YOUR TASK:
Return exactly the span of lines in the following data that opens with the line containing "C6: 22nF (+3V3, DGND) -> 1.5uF (+3V3, DGND)" and closes with the line containing "R5: 2k (N_5, N_7) -> none". Include nothing else.

ENTRIES PROVIDED:
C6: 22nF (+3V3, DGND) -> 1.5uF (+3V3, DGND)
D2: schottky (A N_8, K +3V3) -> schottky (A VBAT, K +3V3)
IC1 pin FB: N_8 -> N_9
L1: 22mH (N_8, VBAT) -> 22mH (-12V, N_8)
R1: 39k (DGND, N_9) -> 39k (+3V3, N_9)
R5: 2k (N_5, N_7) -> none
==
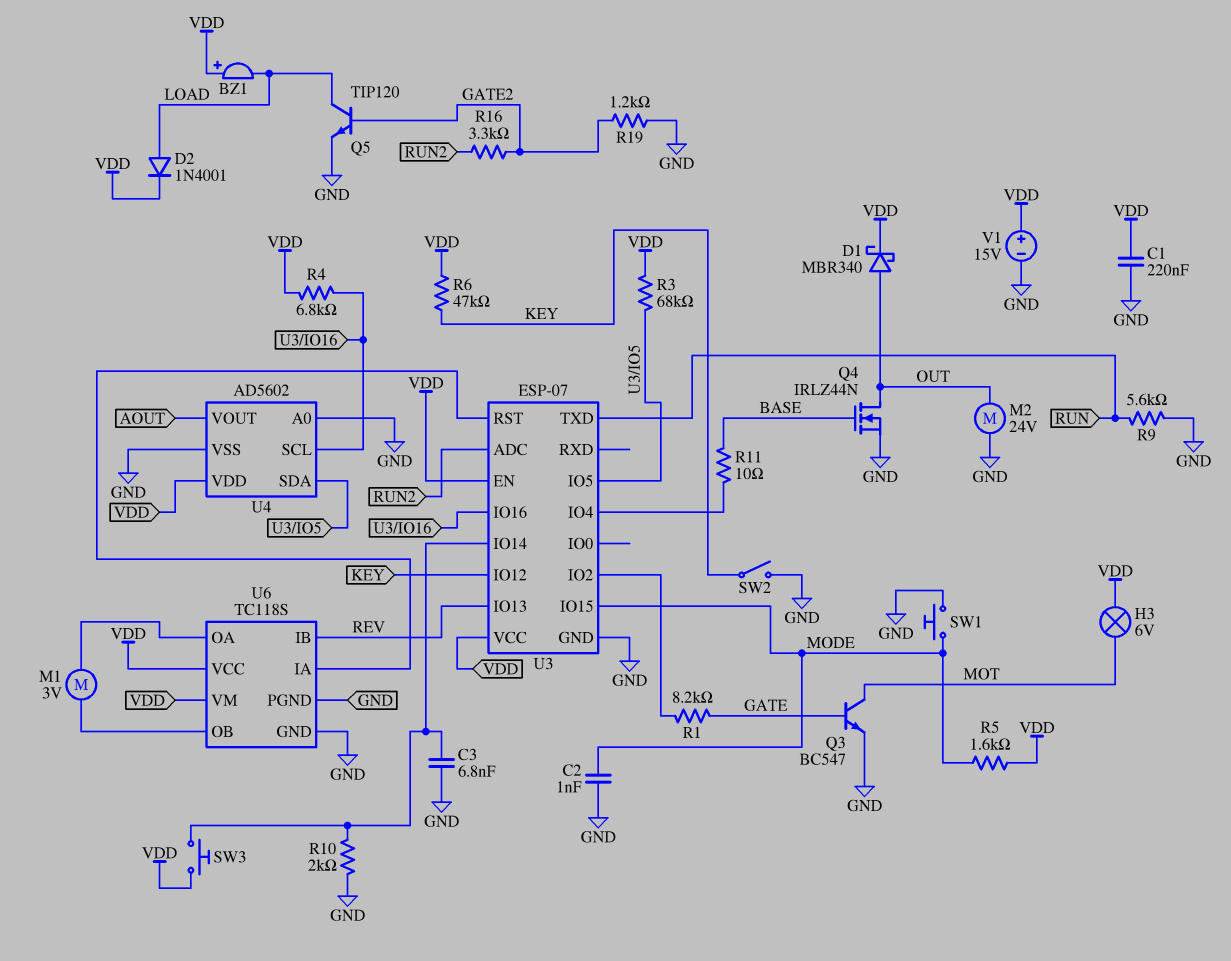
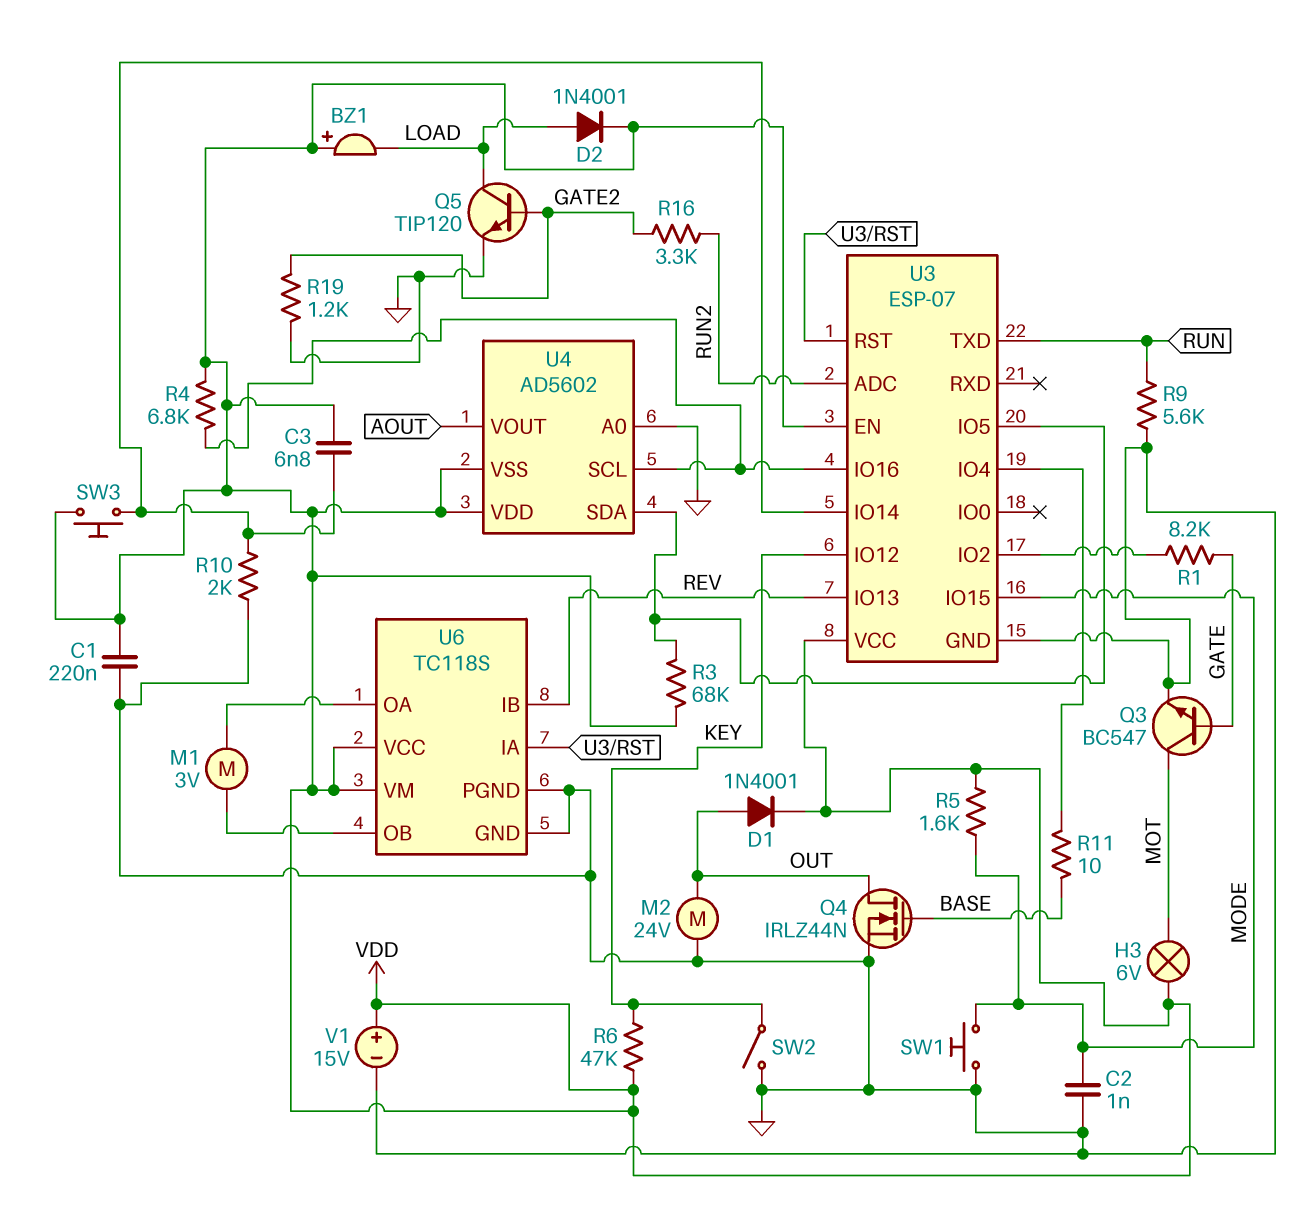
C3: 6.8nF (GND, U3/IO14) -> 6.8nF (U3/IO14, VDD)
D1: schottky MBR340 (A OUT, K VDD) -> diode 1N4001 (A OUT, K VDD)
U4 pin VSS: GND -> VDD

WRITTEN RESPONSE:
C6: 22nF (+3V3, DGND) -> 1.5uF (+3V3, DGND)
D2: schottky (A N_8, K +3V3) -> schottky (A VBAT, K +3V3)
IC1 pin FB: N_8 -> N_9
L1: 22mH (N_8, VBAT) -> 22mH (-12V, N_8)
R1: 39k (DGND, N_9) -> 39k (+3V3, N_9)
R5: 2k (N_5, N_7) -> none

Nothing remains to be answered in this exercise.